**** Data for this task
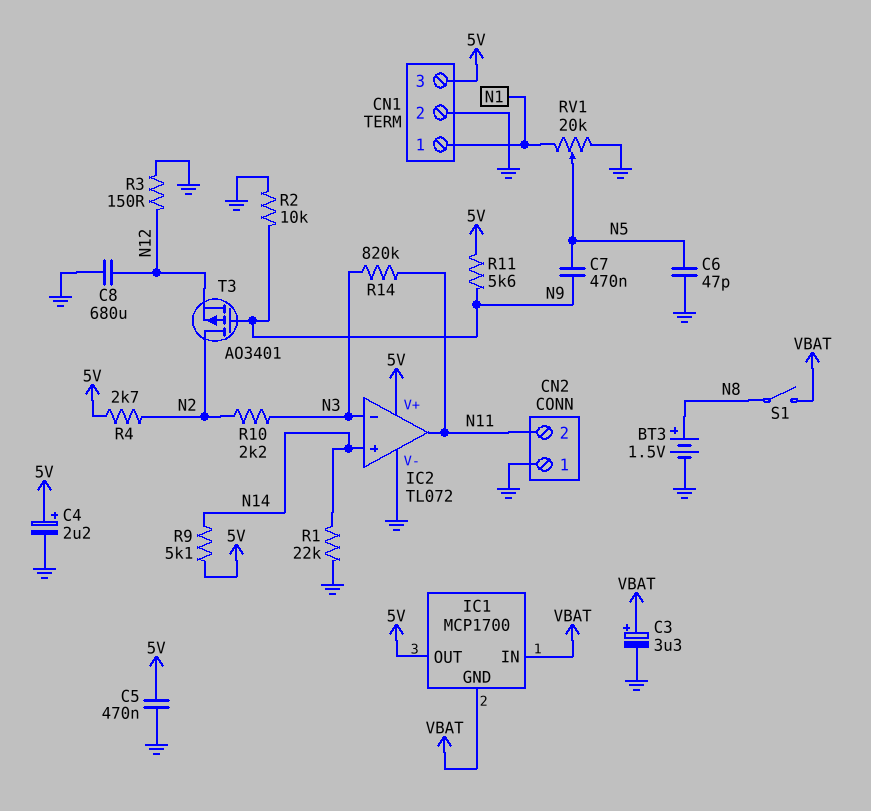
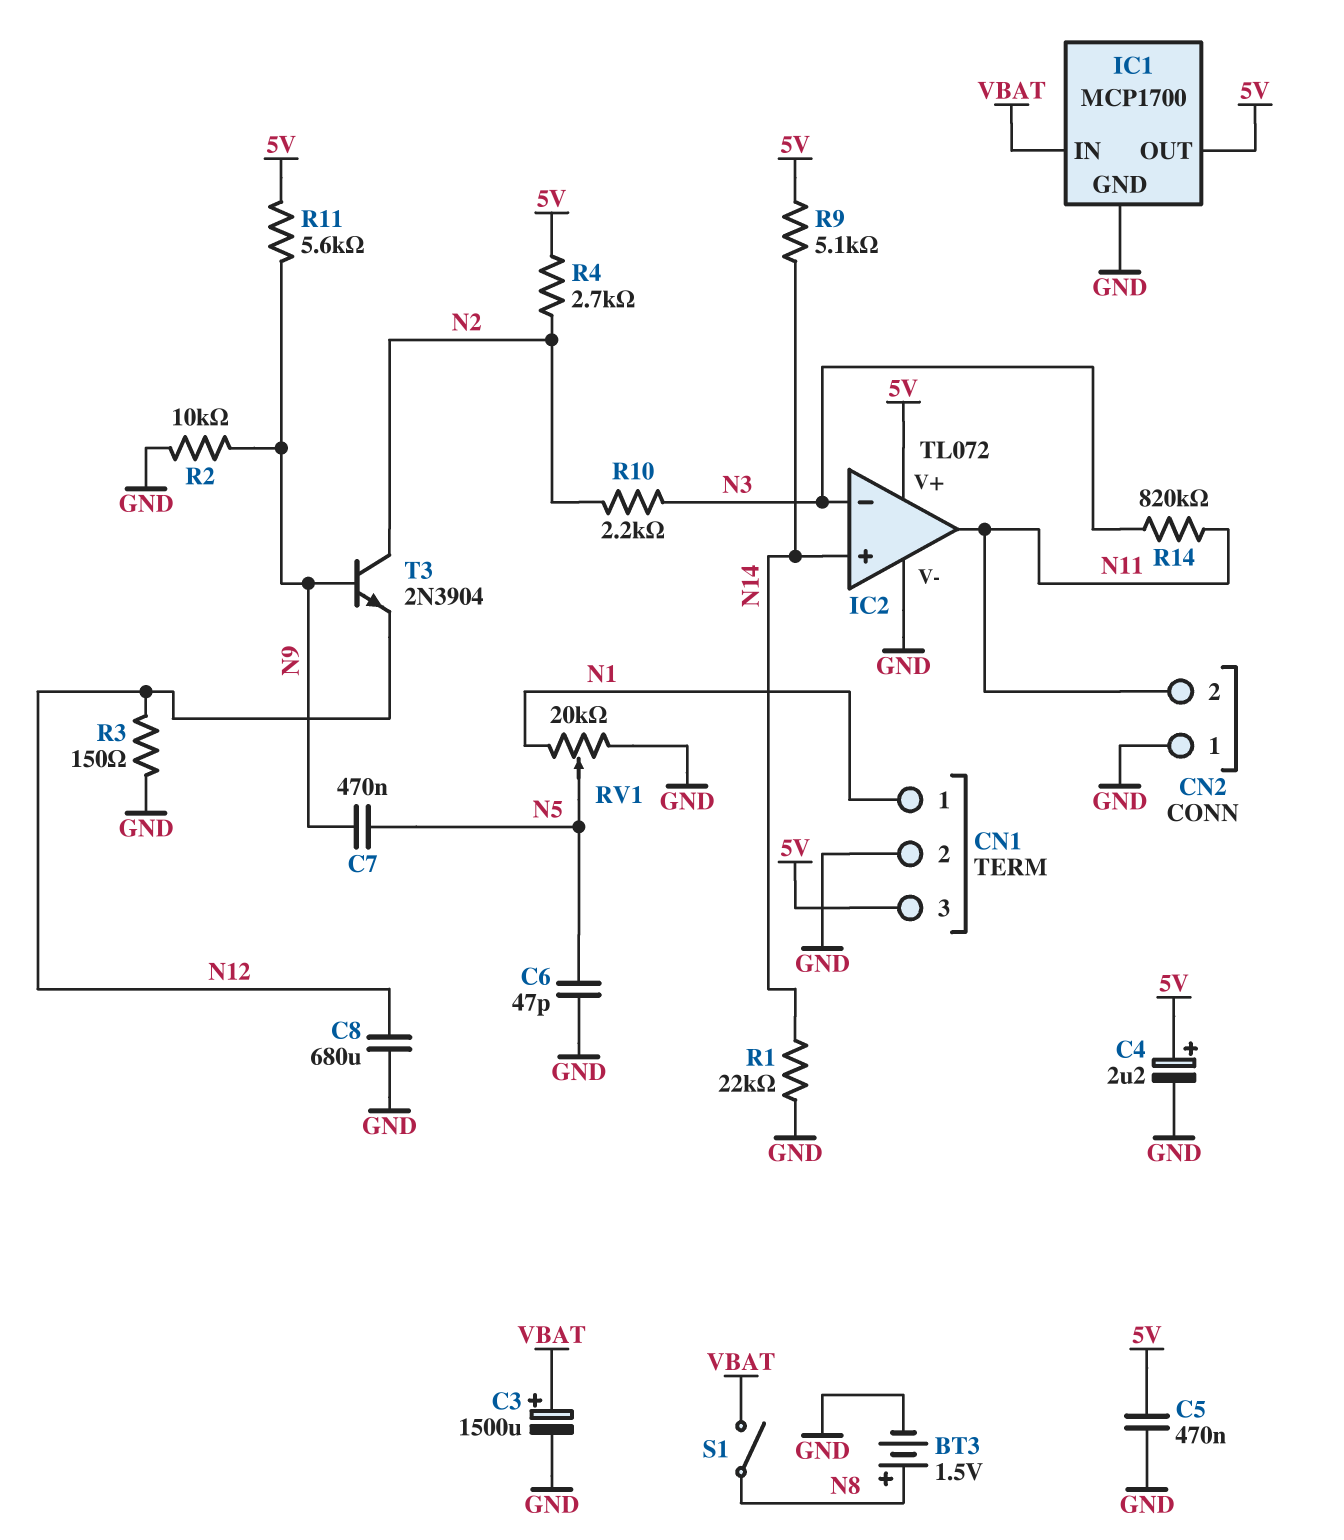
C3: 3.3uF (plus VBAT, minus GND) -> 1500uF (plus VBAT, minus GND)
IC1 pin GND: VBAT -> GND
T3: PMOS AO3401 (G N9, D N2, S N12) -> NPN 2N3904 (B N9, C N2, E N12)

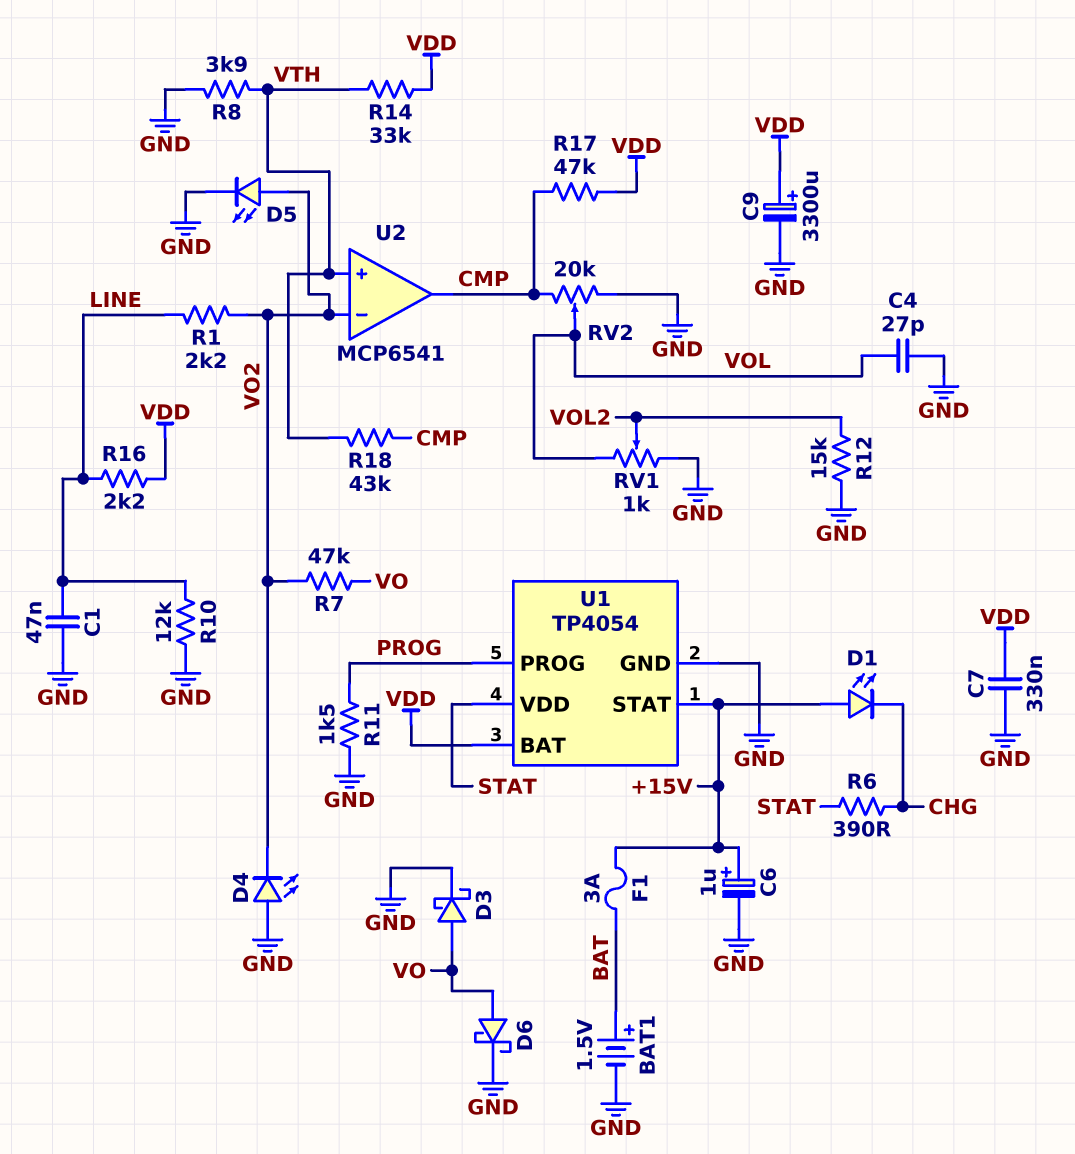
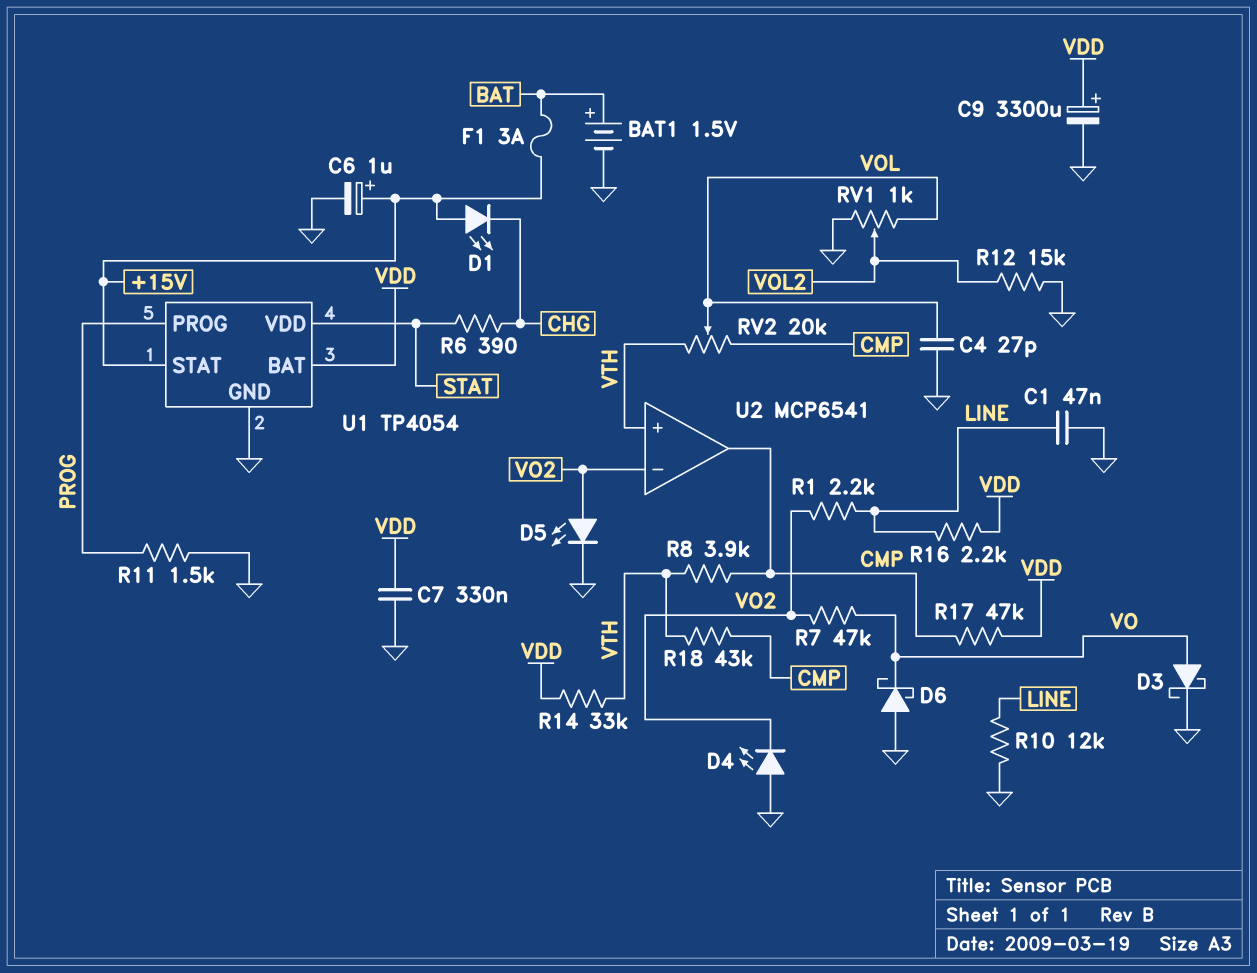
D6: schottky (A VO, K GND) -> schottky (A GND, K VO)
R8: 3.9k (GND, VTH) -> 3.9k (CMP, VTH)
RV2: 20k (CMP, GND, wiper VOL) -> 20k (CMP, VTH, wiper VOL)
********
Reproduce exactly, with nothing added, the lines from the line with "IC1 pin GND: VBAT -> GND" through the end of the entries above; pictures are to be left out.

*Output for this exercise*:
IC1 pin GND: VBAT -> GND
T3: PMOS AO3401 (G N9, D N2, S N12) -> NPN 2N3904 (B N9, C N2, E N12)

D6: schottky (A VO, K GND) -> schottky (A GND, K VO)
R8: 3.9k (GND, VTH) -> 3.9k (CMP, VTH)
RV2: 20k (CMP, GND, wiper VOL) -> 20k (CMP, VTH, wiper VOL)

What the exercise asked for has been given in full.